* AIM OF THE TASK
Report the count of lines below in which the string "orange" occurs; include nothing else.

--- EXERCISE DATA Enclosed Below ---

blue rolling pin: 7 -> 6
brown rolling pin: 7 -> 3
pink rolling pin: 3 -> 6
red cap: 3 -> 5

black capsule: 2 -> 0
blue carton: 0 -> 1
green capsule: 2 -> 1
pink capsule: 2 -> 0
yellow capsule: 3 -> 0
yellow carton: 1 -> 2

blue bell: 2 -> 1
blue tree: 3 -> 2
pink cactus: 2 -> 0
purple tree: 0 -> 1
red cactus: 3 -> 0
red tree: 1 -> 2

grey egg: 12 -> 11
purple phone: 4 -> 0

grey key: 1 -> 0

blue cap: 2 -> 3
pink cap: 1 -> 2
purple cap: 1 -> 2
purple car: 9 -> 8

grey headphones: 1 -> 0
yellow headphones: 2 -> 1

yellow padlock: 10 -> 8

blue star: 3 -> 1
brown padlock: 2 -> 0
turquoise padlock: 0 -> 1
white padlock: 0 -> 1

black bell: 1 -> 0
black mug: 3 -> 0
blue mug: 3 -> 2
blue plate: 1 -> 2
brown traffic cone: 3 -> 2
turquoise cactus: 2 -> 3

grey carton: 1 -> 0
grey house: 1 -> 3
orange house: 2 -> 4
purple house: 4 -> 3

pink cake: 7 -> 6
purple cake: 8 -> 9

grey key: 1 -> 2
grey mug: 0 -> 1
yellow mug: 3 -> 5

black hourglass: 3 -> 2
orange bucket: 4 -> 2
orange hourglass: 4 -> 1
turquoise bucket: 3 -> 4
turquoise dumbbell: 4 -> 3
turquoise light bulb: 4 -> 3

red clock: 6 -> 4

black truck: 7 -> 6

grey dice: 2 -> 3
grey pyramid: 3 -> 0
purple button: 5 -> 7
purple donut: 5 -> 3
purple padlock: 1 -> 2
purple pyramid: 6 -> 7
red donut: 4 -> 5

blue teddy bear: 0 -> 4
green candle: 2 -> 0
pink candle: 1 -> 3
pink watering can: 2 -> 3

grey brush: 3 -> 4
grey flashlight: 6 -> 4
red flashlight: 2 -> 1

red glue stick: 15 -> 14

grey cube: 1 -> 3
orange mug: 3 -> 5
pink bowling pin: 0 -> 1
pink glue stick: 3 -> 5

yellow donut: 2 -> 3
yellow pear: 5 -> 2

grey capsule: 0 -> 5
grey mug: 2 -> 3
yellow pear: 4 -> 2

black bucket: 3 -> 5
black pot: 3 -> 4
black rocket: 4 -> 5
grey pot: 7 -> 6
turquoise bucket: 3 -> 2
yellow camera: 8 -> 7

--- End of Enclosed EXERCISE DATA ---

* SOLUTION TO THIS TASK
4